(EXERCISE) Find the word "DGND" in the data. Return every line where it appears.

________________________

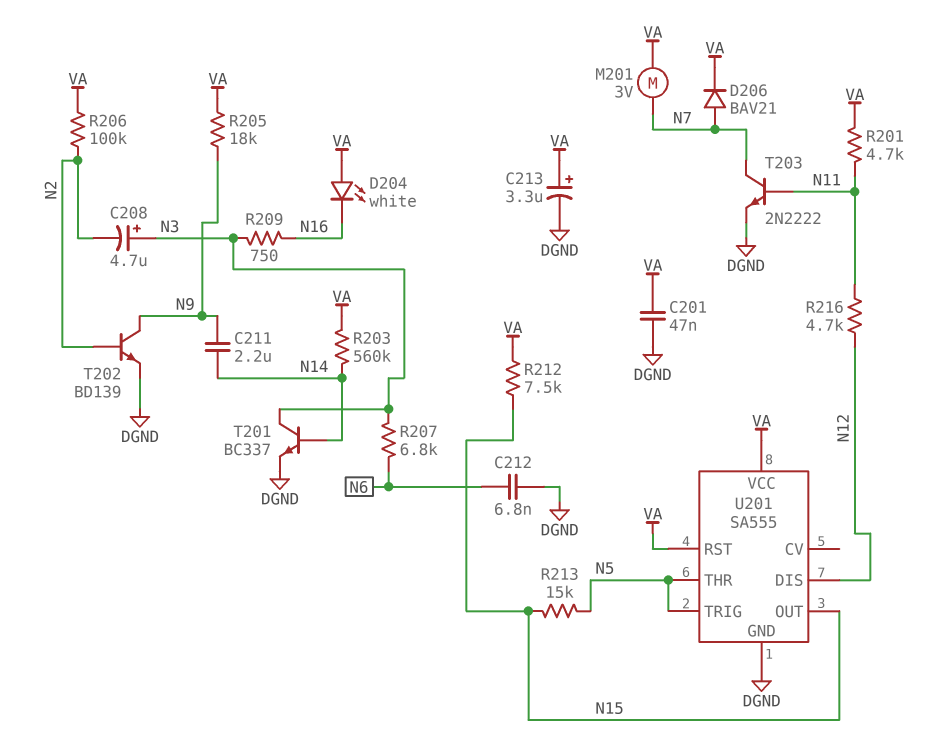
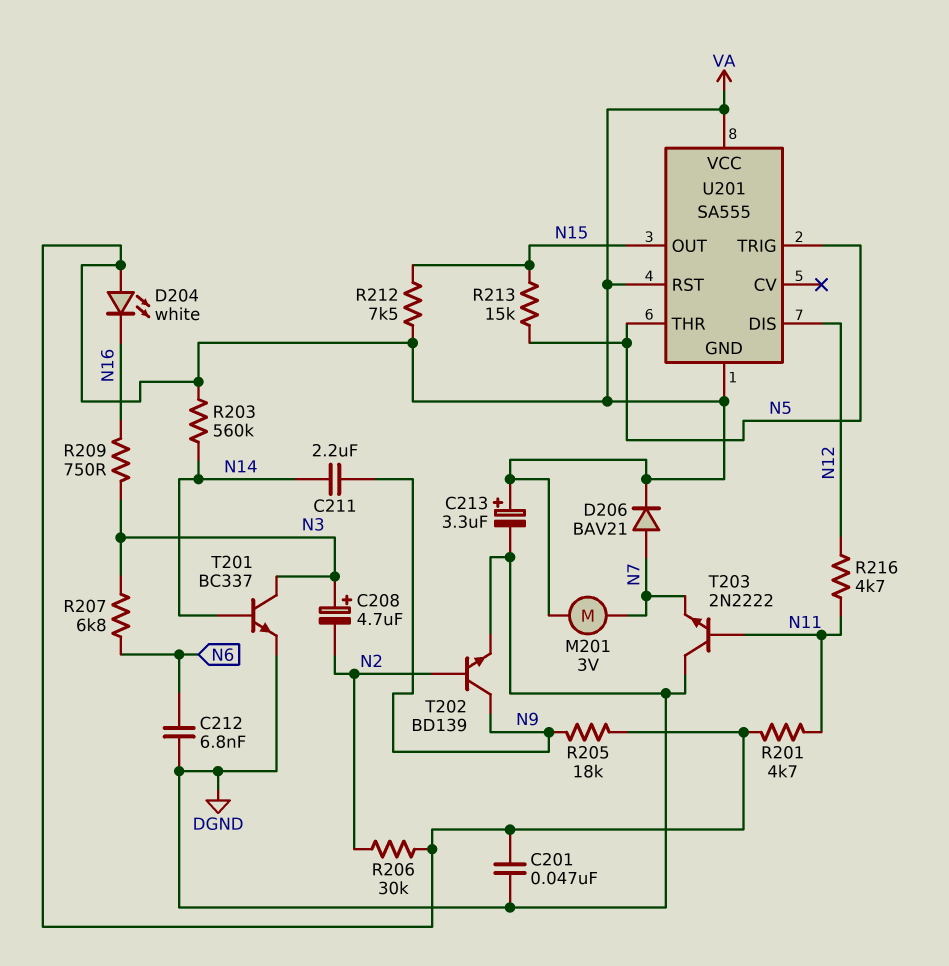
R206: 100k (N2, VA) -> 30k (N2, VA)
T203: NPN 2N2222 (B N11, C N7, E DGND) -> NPN 2N2222 (B N11, C DGND, E N7)
U201 pin GND: DGND -> VA

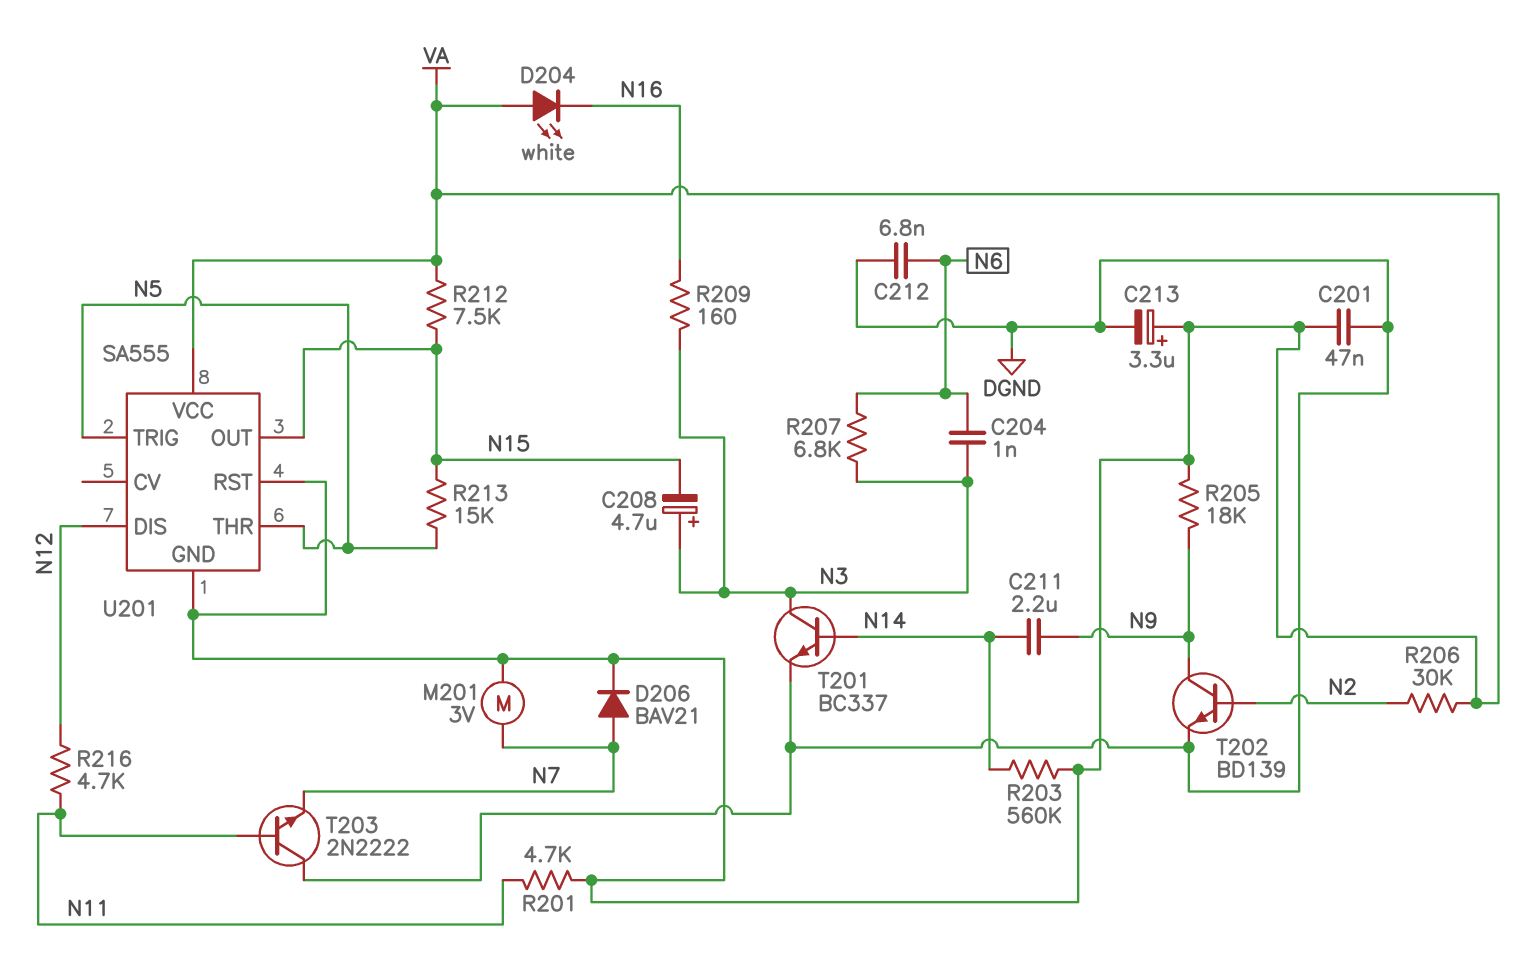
C204: none -> 1nF (N3, N6)
C208: 4.7uF (plus N3, minus N2) -> 4.7uF (plus N3, minus N15)
R209: 750 (N3, N16) -> 160 (N3, N16)

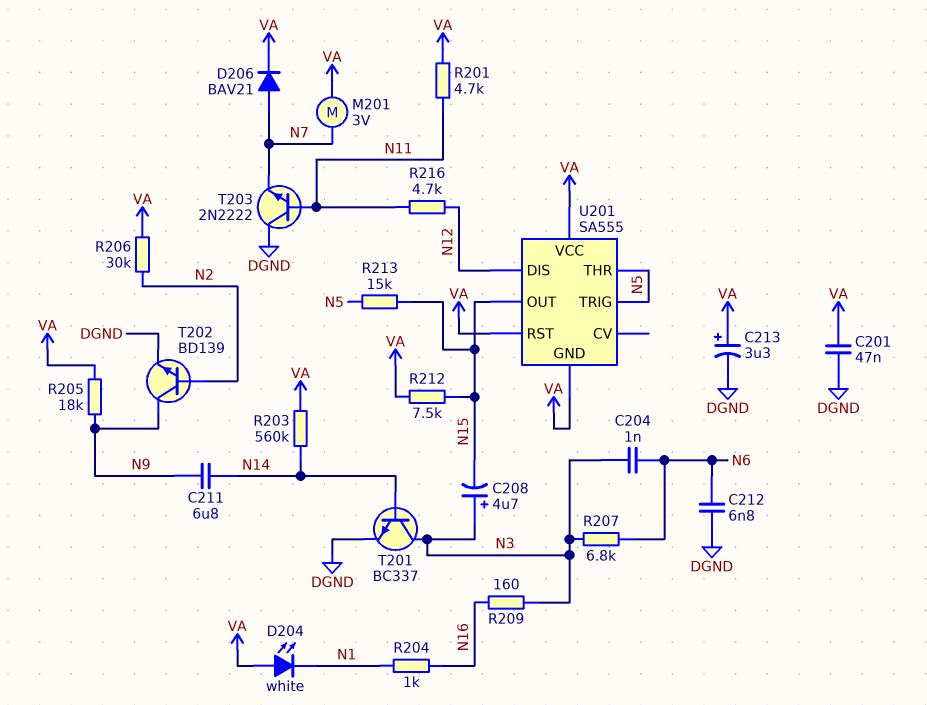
C211: 2.2uF (N9, N14) -> 6.8uF (N9, N14)
D204: LED white (A VA, K N16) -> LED white (A VA, K N1)
R204: none -> 1k (N1, N16)

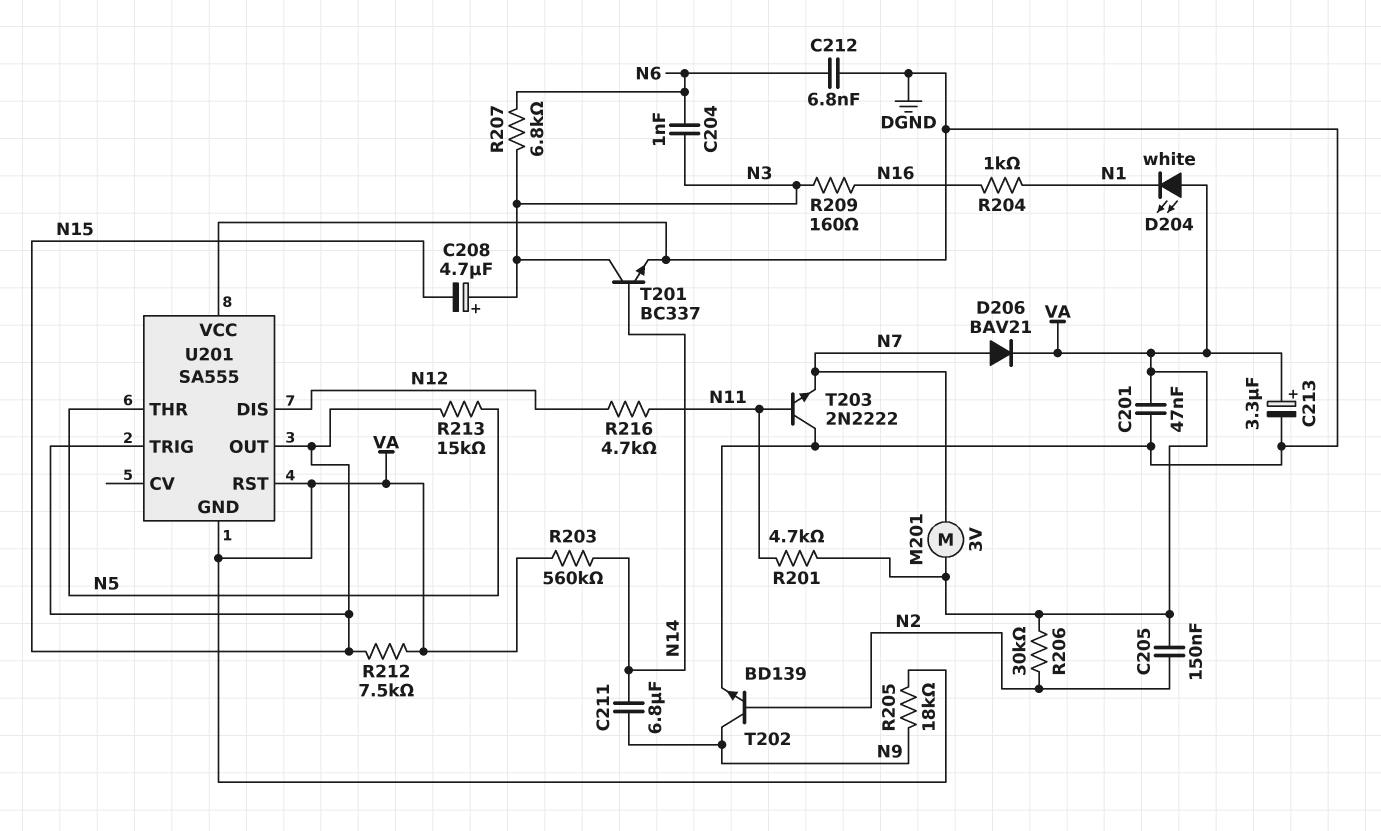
C205: none -> 150nF (N2, VA)
U201 pin TRIG: N5 -> N15
U201 pin VCC: VA -> DGND

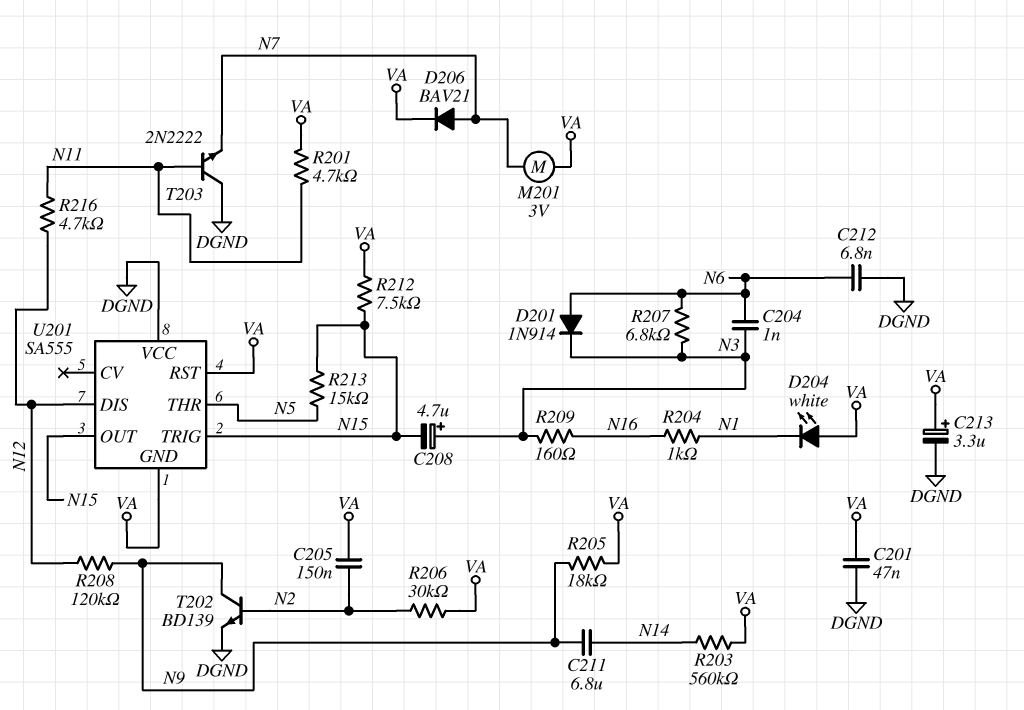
D201: none -> diode 1N914 (A N6, K N3)
R208: none -> 120k (N9, N12)
T201: NPN BC337 (B N14, C N3, E DGND) -> none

________________________

(SOLUTION FOR THIS EXERCISE)
T203: NPN 2N2222 (B N11, C N7, E DGND) -> NPN 2N2222 (B N11, C DGND, E N7)
U201 pin GND: DGND -> VA
U201 pin VCC: VA -> DGND
T201: NPN BC337 (B N14, C N3, E DGND) -> none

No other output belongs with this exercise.